▶ [ASSIGNMENT]: Look through the listing below and report every line that contains "brown".

==================================================

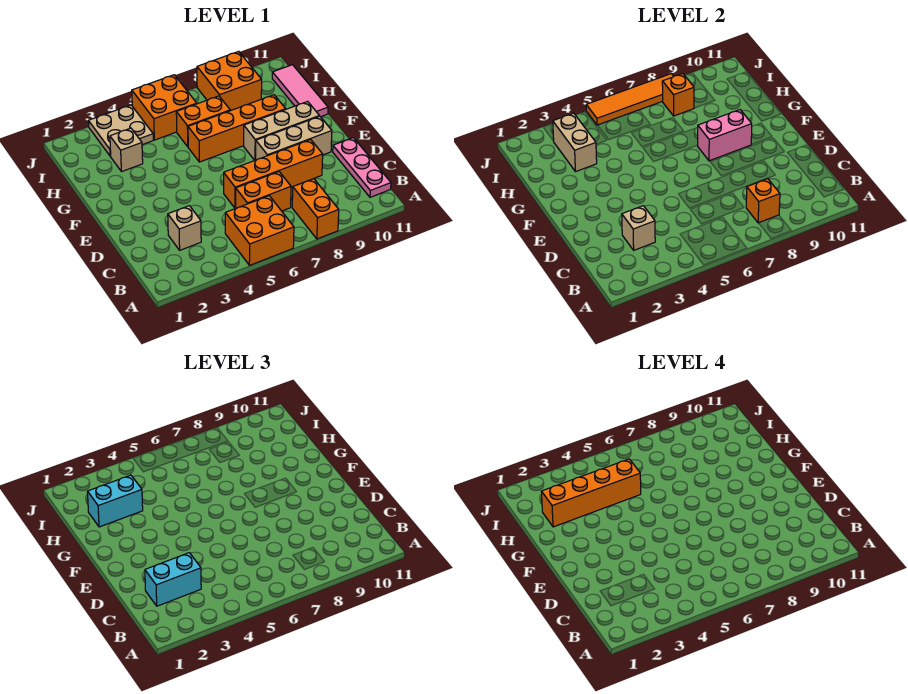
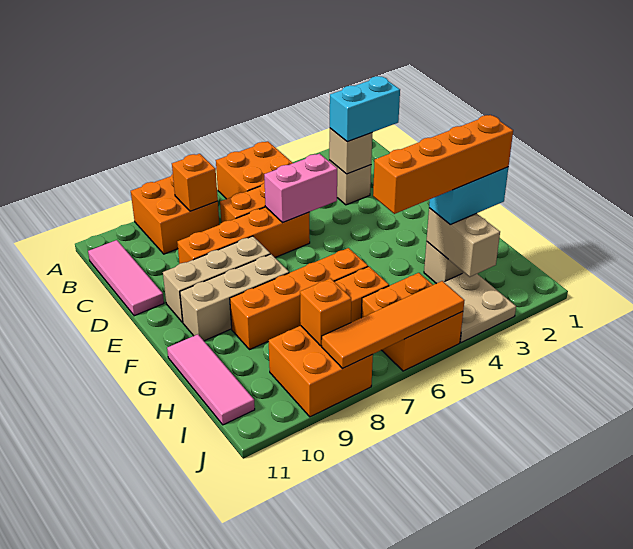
orange 1x2 brick [292,179,339,239] -> orange 2x2 brick [131,174,219,254]
pink 1x3 plate [333,138,391,197] -> pink 1x3 tile [88,240,164,316]
pink 1x2 brick [698,110,752,161] -> pink 1x2 brick moved to [264,154,337,223]

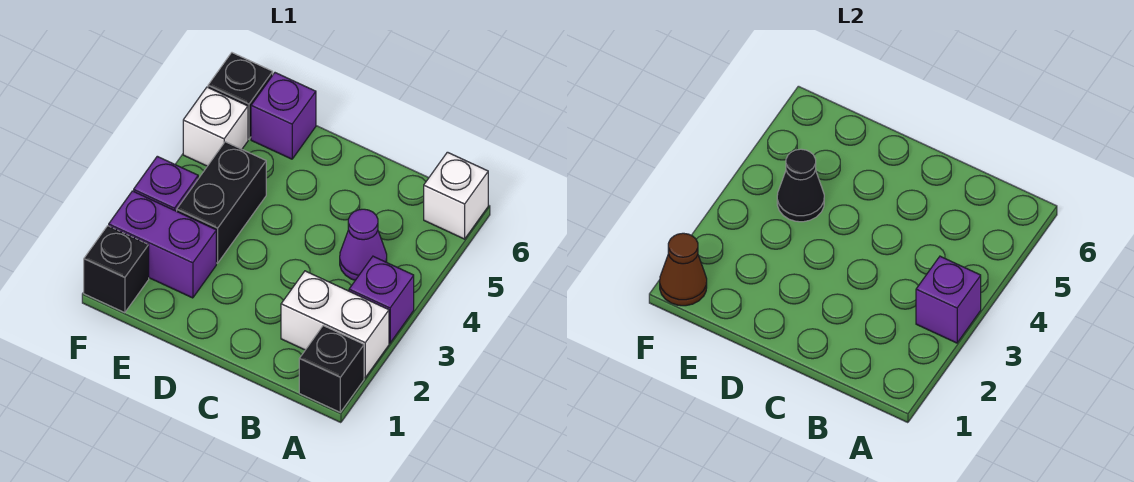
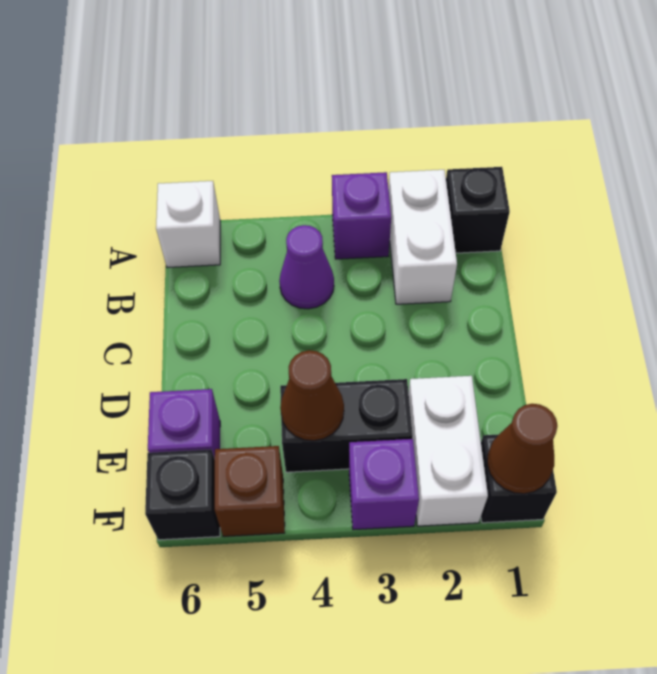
purple 1x1 brick [916,256,981,343] -> none
purple 1x2 brick [109,191,216,298] -> white 1x2 brick [409,376,488,526]
black 1x1 cone [777,149,824,222] -> brown 1x1 cone [280,350,344,441]
white 1x1 brick [183,87,248,166] -> brown 1x1 brick [215,446,285,536]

==================================================

▶ [SOLUTION BELOW]:
black 1x1 cone [777,149,824,222] -> brown 1x1 cone [280,350,344,441]
white 1x1 brick [183,87,248,166] -> brown 1x1 brick [215,446,285,536]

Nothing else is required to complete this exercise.